§ **Task brief**
Look through the data below for the line with "camera: 50 degrees left, 15 degrees down", and transcribe it exactly together with each line after it up to and including the line with "(554, 382) = (398, 185): purple". Give nothing else.

=== Entries shown ===

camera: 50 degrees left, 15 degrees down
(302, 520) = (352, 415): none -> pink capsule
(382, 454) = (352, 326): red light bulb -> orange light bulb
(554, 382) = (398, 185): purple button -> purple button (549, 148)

===
=== Entries shown ===

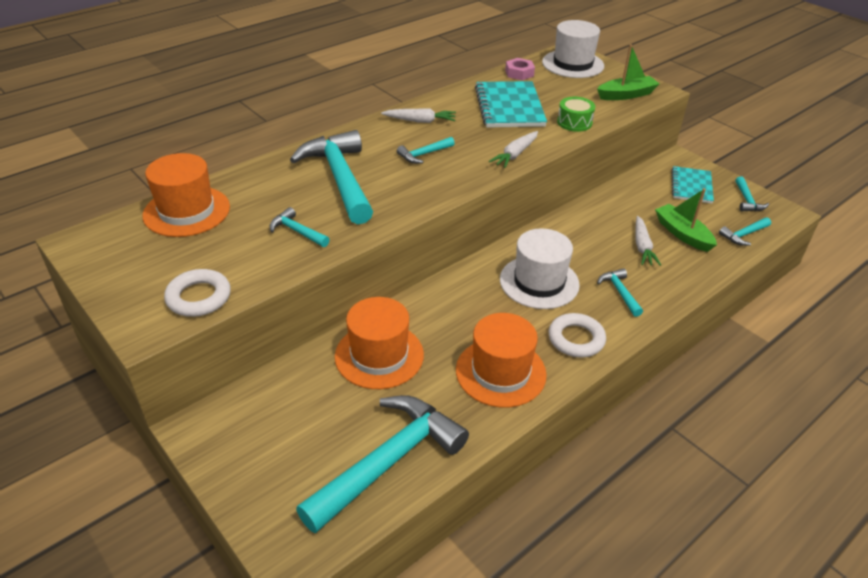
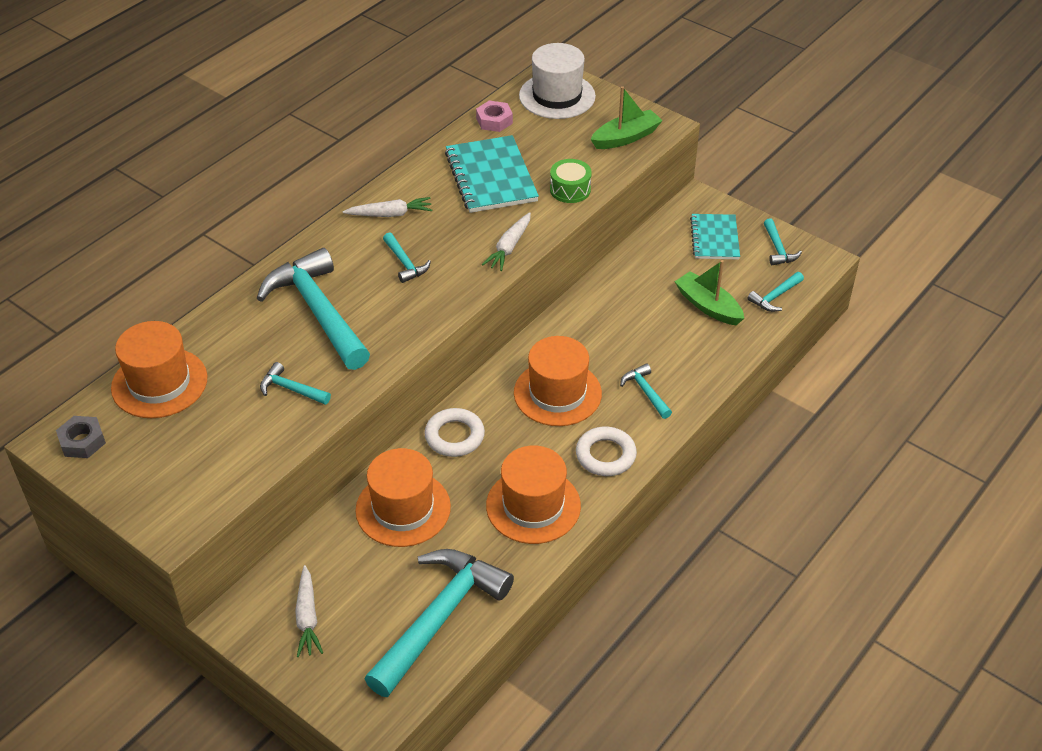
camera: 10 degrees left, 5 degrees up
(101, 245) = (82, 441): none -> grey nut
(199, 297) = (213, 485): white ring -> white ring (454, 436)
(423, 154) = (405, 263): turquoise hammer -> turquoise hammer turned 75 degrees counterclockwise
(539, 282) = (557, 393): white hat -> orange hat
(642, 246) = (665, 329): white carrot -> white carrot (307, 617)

===
=== Entries shown ===

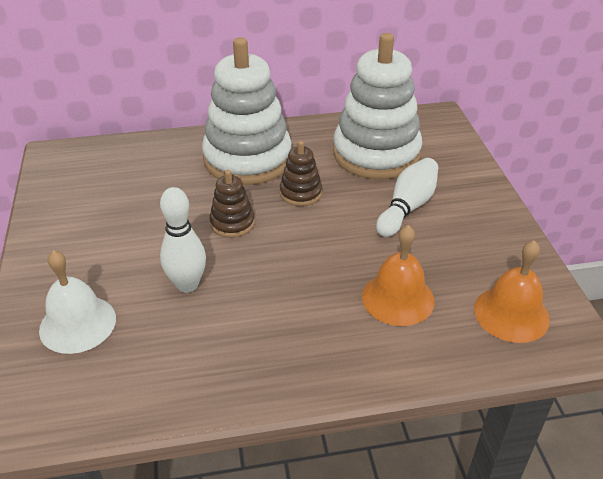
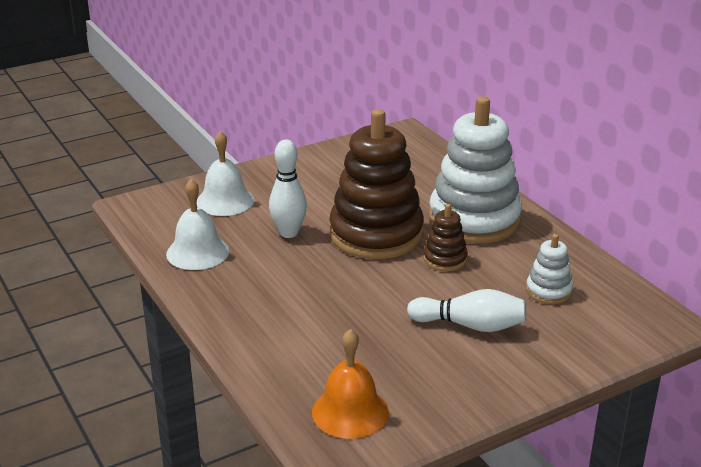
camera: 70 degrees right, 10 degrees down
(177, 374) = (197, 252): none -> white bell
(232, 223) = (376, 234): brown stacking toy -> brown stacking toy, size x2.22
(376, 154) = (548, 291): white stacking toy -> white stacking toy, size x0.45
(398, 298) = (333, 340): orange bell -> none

===

§ **Task solution**
camera: 50 degrees left, 15 degrees down
(302, 520) = (352, 415): none -> pink capsule
(382, 454) = (352, 326): red light bulb -> orange light bulb
(554, 382) = (398, 185): purple button -> purple button (549, 148)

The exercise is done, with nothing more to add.